**Provided data**
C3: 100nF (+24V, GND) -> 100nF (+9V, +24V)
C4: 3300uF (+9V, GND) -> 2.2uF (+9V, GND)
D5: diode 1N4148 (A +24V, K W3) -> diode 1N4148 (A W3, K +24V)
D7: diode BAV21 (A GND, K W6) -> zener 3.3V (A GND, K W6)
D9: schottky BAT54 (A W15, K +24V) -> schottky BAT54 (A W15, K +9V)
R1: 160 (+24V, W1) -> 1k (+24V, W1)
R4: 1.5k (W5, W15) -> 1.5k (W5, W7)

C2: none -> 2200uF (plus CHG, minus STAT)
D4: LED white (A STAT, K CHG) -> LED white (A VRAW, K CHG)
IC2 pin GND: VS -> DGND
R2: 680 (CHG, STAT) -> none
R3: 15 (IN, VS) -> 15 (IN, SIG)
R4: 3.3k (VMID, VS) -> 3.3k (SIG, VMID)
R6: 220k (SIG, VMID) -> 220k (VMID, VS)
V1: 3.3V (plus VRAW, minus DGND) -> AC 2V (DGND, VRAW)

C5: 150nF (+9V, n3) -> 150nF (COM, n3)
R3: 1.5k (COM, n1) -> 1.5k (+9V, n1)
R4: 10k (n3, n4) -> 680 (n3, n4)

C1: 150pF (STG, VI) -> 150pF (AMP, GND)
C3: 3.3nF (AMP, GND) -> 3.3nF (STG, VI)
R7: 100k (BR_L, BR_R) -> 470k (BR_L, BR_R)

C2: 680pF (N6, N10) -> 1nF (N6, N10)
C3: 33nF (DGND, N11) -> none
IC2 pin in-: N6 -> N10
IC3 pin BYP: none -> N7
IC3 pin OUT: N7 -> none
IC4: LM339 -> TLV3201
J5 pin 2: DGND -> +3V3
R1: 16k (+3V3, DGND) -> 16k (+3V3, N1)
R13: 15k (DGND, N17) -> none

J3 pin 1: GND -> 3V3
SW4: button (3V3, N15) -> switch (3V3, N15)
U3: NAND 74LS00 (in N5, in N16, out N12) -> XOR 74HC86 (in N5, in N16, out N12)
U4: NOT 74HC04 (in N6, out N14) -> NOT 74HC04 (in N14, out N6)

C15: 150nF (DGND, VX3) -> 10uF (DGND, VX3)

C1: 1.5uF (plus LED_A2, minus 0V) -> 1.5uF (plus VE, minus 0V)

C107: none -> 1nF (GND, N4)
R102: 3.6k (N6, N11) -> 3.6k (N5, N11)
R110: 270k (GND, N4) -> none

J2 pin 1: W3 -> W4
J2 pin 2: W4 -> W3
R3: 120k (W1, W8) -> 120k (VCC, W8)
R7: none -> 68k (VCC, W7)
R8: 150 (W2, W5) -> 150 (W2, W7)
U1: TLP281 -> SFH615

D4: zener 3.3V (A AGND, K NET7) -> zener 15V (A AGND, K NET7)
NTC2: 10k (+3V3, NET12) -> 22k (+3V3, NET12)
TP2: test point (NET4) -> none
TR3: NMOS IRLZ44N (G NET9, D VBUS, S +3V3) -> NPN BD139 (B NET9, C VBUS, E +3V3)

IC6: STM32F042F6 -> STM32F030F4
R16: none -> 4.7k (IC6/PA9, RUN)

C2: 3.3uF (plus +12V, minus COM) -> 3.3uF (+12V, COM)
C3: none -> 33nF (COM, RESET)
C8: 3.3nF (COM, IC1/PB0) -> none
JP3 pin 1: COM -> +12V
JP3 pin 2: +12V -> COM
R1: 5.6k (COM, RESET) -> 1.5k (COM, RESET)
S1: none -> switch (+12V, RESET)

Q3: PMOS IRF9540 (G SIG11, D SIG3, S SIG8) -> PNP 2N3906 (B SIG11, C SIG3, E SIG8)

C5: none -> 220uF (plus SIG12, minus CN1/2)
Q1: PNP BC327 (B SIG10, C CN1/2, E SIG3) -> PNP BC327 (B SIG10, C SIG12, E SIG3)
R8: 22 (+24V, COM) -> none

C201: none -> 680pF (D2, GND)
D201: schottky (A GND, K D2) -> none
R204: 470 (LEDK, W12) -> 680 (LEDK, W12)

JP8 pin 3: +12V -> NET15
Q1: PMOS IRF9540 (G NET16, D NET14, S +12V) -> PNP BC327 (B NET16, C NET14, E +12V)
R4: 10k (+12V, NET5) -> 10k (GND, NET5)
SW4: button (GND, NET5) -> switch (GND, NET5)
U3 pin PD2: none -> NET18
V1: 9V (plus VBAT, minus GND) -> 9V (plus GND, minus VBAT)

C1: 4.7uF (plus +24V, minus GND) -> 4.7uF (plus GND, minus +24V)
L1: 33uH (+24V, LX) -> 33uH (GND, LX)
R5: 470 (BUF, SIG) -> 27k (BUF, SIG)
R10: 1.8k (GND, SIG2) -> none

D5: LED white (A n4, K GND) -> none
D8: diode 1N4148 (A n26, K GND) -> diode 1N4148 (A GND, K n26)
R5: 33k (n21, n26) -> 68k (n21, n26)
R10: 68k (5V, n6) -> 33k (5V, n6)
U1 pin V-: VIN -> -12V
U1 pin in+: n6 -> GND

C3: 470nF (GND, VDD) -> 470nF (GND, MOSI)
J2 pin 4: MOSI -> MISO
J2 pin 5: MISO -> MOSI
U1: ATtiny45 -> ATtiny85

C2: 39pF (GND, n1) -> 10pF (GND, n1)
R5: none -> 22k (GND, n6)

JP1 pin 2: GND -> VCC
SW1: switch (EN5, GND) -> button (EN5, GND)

**Requirement**
From the line containing "C4: 3300uF (+9V, GND) -> 2.2uF (+9V, GND)" down to the line containing "R102: 3.6k (N6, N11) -> 3.6k (N5, N11)" in the material above, reproduce every line exactly, including the two end lines.

**Result**
C4: 3300uF (+9V, GND) -> 2.2uF (+9V, GND)
D5: diode 1N4148 (A +24V, K W3) -> diode 1N4148 (A W3, K +24V)
D7: diode BAV21 (A GND, K W6) -> zener 3.3V (A GND, K W6)
D9: schottky BAT54 (A W15, K +24V) -> schottky BAT54 (A W15, K +9V)
R1: 160 (+24V, W1) -> 1k (+24V, W1)
R4: 1.5k (W5, W15) -> 1.5k (W5, W7)

C2: none -> 2200uF (plus CHG, minus STAT)
D4: LED white (A STAT, K CHG) -> LED white (A VRAW, K CHG)
IC2 pin GND: VS -> DGND
R2: 680 (CHG, STAT) -> none
R3: 15 (IN, VS) -> 15 (IN, SIG)
R4: 3.3k (VMID, VS) -> 3.3k (SIG, VMID)
R6: 220k (SIG, VMID) -> 220k (VMID, VS)
V1: 3.3V (plus VRAW, minus DGND) -> AC 2V (DGND, VRAW)

C5: 150nF (+9V, n3) -> 150nF (COM, n3)
R3: 1.5k (COM, n1) -> 1.5k (+9V, n1)
R4: 10k (n3, n4) -> 680 (n3, n4)

C1: 150pF (STG, VI) -> 150pF (AMP, GND)
C3: 3.3nF (AMP, GND) -> 3.3nF (STG, VI)
R7: 100k (BR_L, BR_R) -> 470k (BR_L, BR_R)

C2: 680pF (N6, N10) -> 1nF (N6, N10)
C3: 33nF (DGND, N11) -> none
IC2 pin in-: N6 -> N10
IC3 pin BYP: none -> N7
IC3 pin OUT: N7 -> none
IC4: LM339 -> TLV3201
J5 pin 2: DGND -> +3V3
R1: 16k (+3V3, DGND) -> 16k (+3V3, N1)
R13: 15k (DGND, N17) -> none

J3 pin 1: GND -> 3V3
SW4: button (3V3, N15) -> switch (3V3, N15)
U3: NAND 74LS00 (in N5, in N16, out N12) -> XOR 74HC86 (in N5, in N16, out N12)
U4: NOT 74HC04 (in N6, out N14) -> NOT 74HC04 (in N14, out N6)

C15: 150nF (DGND, VX3) -> 10uF (DGND, VX3)

C1: 1.5uF (plus LED_A2, minus 0V) -> 1.5uF (plus VE, minus 0V)

C107: none -> 1nF (GND, N4)
R102: 3.6k (N6, N11) -> 3.6k (N5, N11)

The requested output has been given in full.